**Given information**
——————————
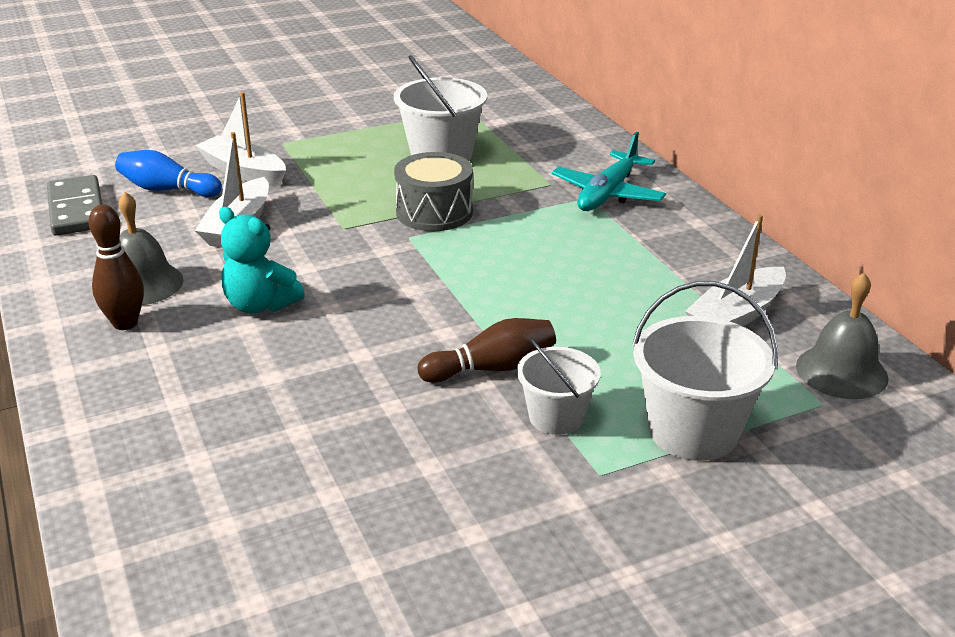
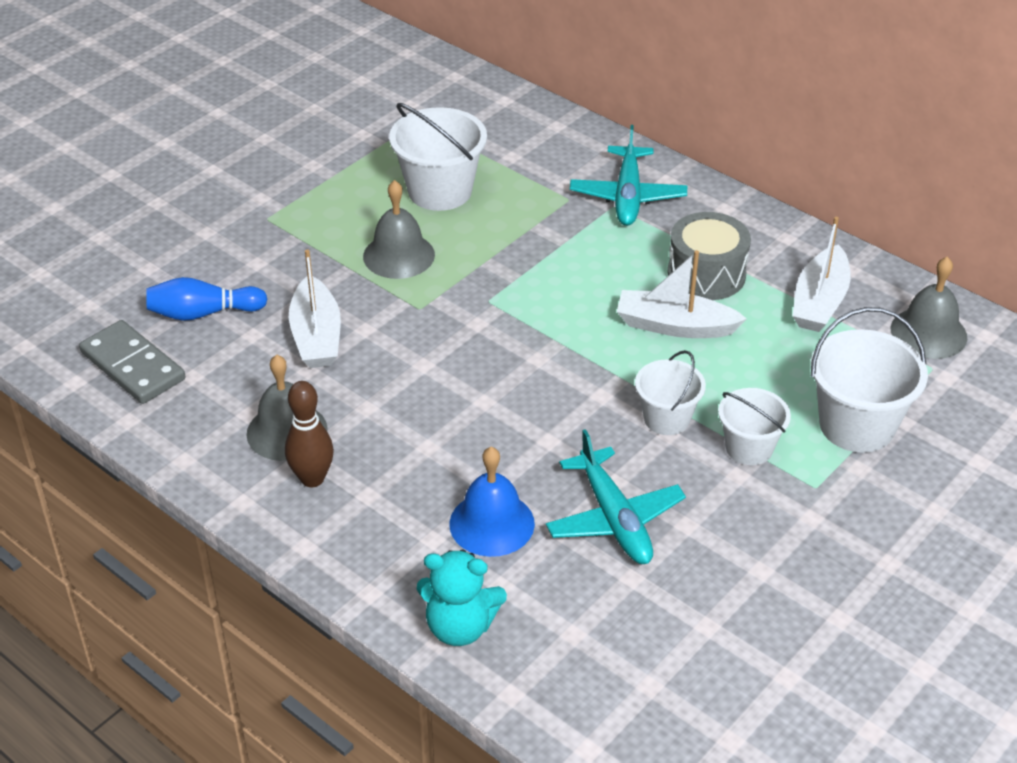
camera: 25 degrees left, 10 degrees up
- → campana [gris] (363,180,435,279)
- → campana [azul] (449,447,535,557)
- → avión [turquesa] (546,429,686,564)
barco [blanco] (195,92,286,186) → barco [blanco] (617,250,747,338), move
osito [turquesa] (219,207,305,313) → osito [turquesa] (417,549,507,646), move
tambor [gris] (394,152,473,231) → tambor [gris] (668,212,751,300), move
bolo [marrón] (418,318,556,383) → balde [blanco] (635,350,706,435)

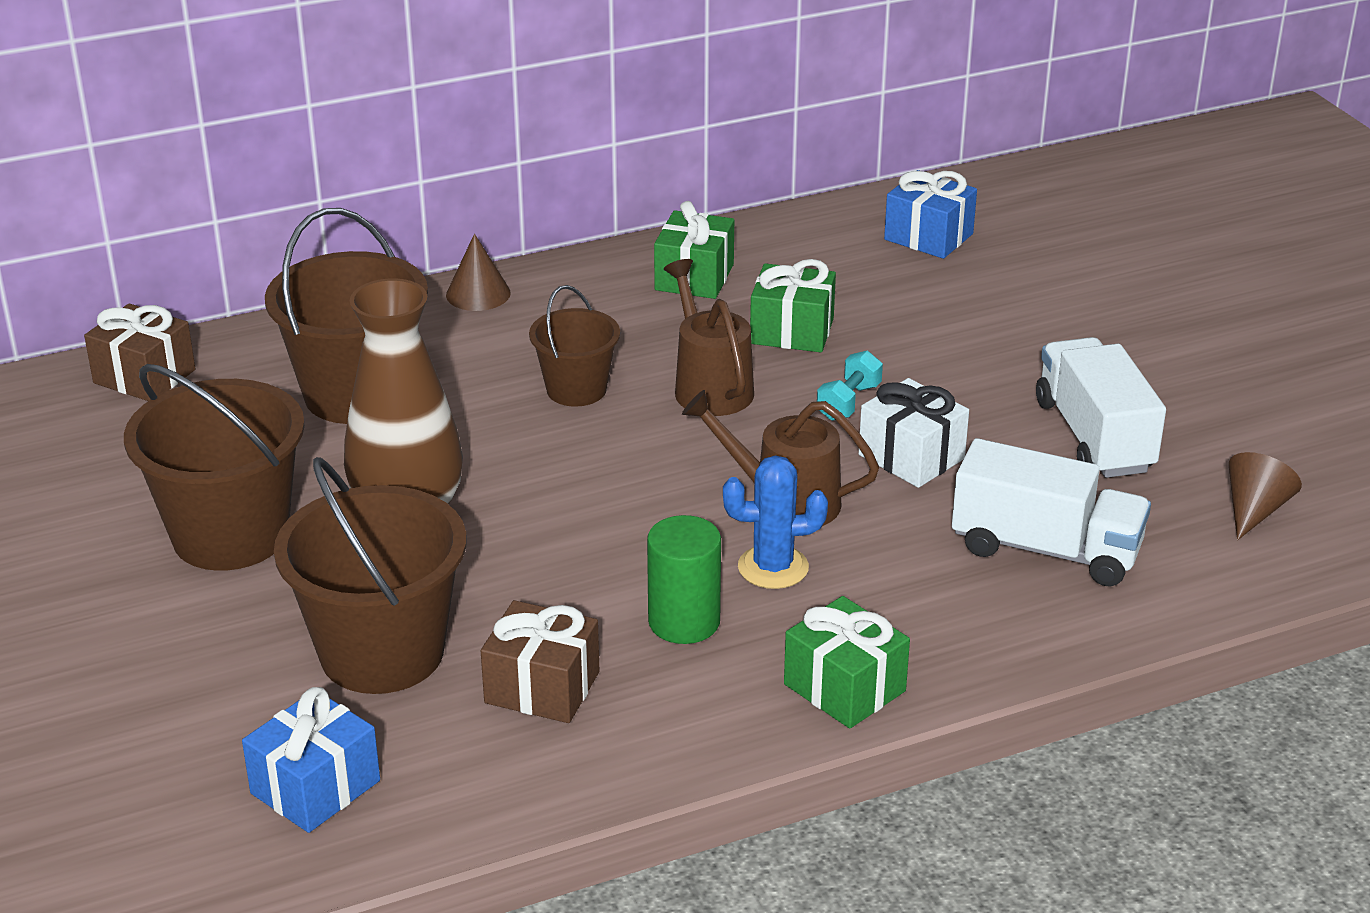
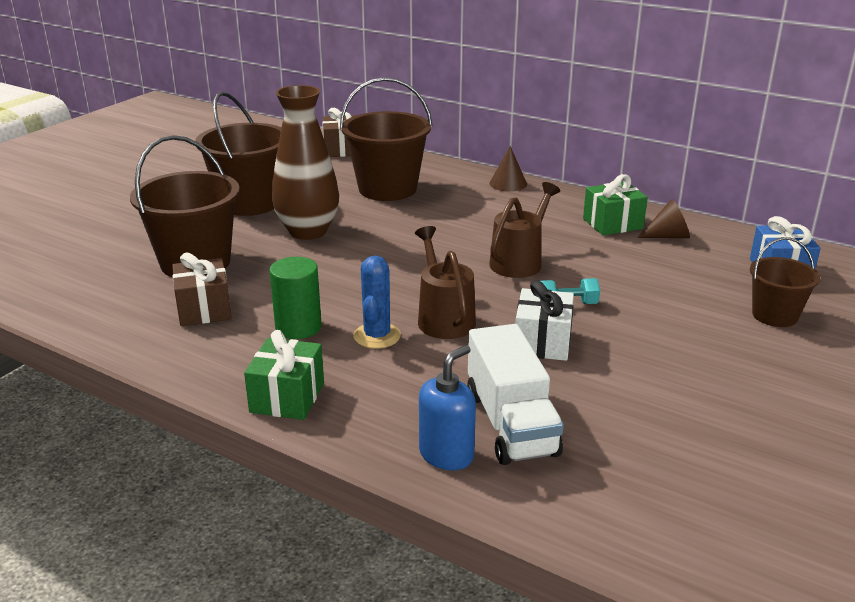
camera: 55 degrees right, 5 degrees down
regalo [azul] (242,687,380,833) → -
regalo [verde] (750,259,836,352) → -
camión [blanco] (1036,337,1166,478) → -
- → dispensador de jabón [azul] (419,345,476,470)
balde [marrón] (529,285,620,407) → balde [marrón] (750,237,820,327), move
cono [marrón] (1229,452,1302,540) → cono [marrón] (637,199,690,238), move
cactus [azul] (723,455,828,589) → cactus [azul] (353,256,401,349), 45 degrees clockwise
——————————
**Try it**
Please, from the entries above, set down exactly the lines from the one containing "- → campana [gris] (363,180,435,279)" through the one containing "osito [turquesa] (219,207,305,313)", and only those.

**Answer below**
- → campana [gris] (363,180,435,279)
- → campana [azul] (449,447,535,557)
- → avión [turquesa] (546,429,686,564)
barco [blanco] (195,92,286,186) → barco [blanco] (617,250,747,338), move
osito [turquesa] (219,207,305,313) → osito [turquesa] (417,549,507,646), move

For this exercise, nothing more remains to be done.